THE TASK: When the line containing "CN2 pin 1: AGND -> VC2" is found in the data below, copy it and each line after it through the line containing "T4: NPN 2N3904", exactly and with no others.

RECORD SET:

:::

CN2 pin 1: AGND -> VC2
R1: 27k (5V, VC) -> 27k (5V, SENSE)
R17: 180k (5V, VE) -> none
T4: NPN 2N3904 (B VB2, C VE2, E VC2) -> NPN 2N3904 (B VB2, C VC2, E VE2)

:::

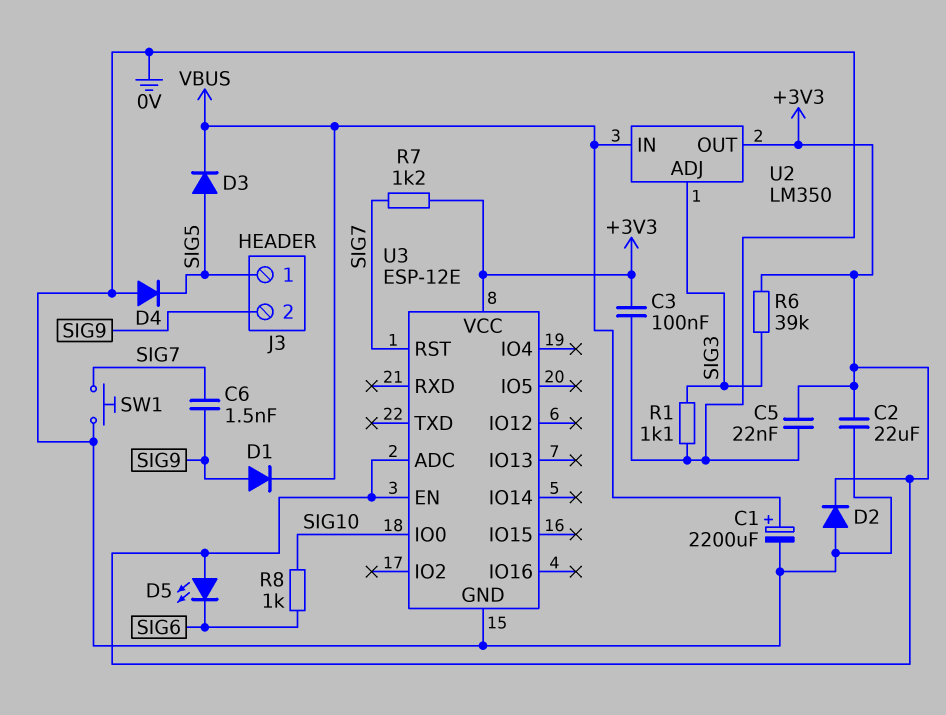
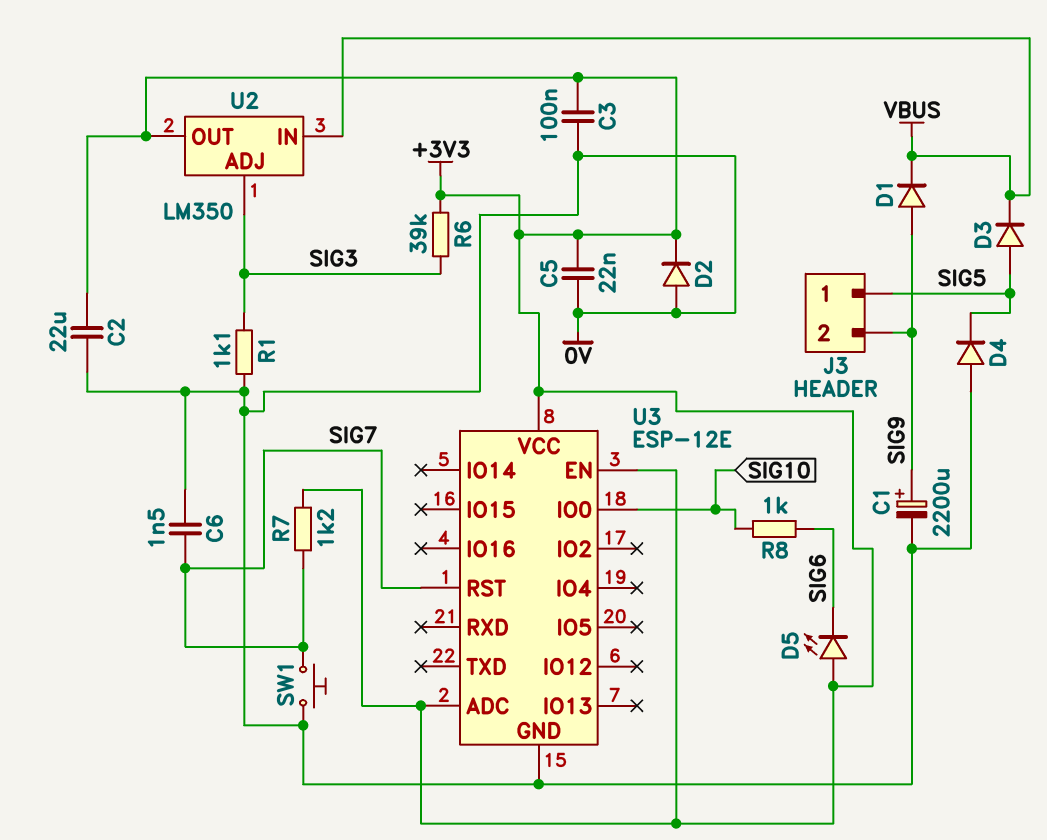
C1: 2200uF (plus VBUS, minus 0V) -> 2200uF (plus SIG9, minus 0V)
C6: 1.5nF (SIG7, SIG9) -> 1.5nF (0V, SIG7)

:::

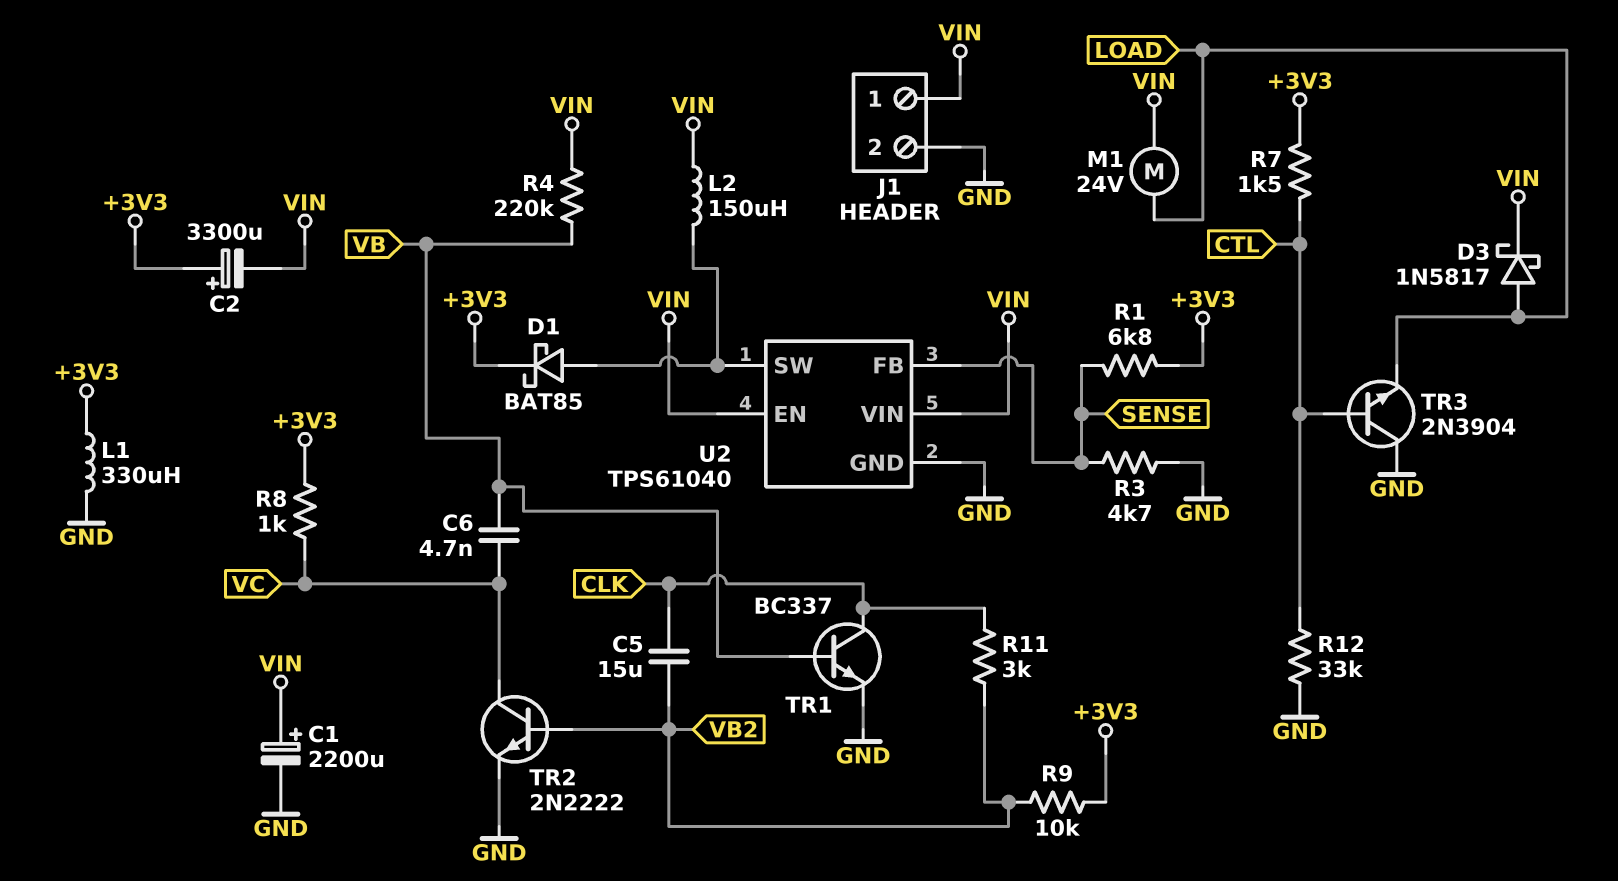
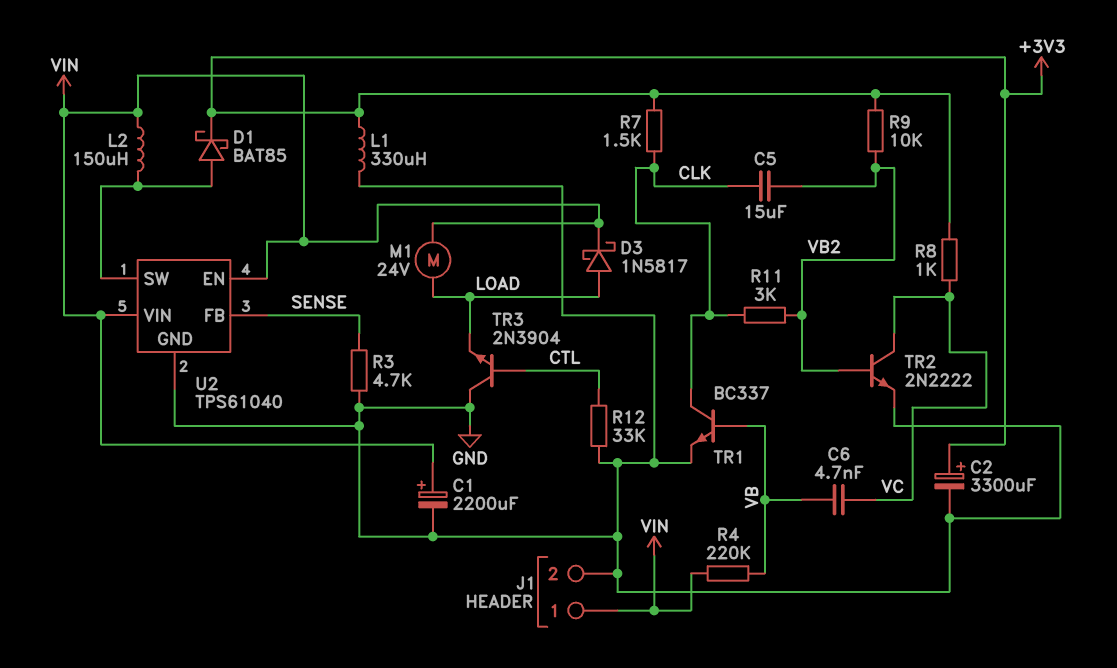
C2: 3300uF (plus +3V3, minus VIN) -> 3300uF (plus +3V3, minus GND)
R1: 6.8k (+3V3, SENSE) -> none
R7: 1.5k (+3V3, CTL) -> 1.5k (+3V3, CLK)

:::

COMPLETED TASK:
CN2 pin 1: AGND -> VC2
R1: 27k (5V, VC) -> 27k (5V, SENSE)
R17: 180k (5V, VE) -> none
T4: NPN 2N3904 (B VB2, C VE2, E VC2) -> NPN 2N3904 (B VB2, C VC2, E VE2)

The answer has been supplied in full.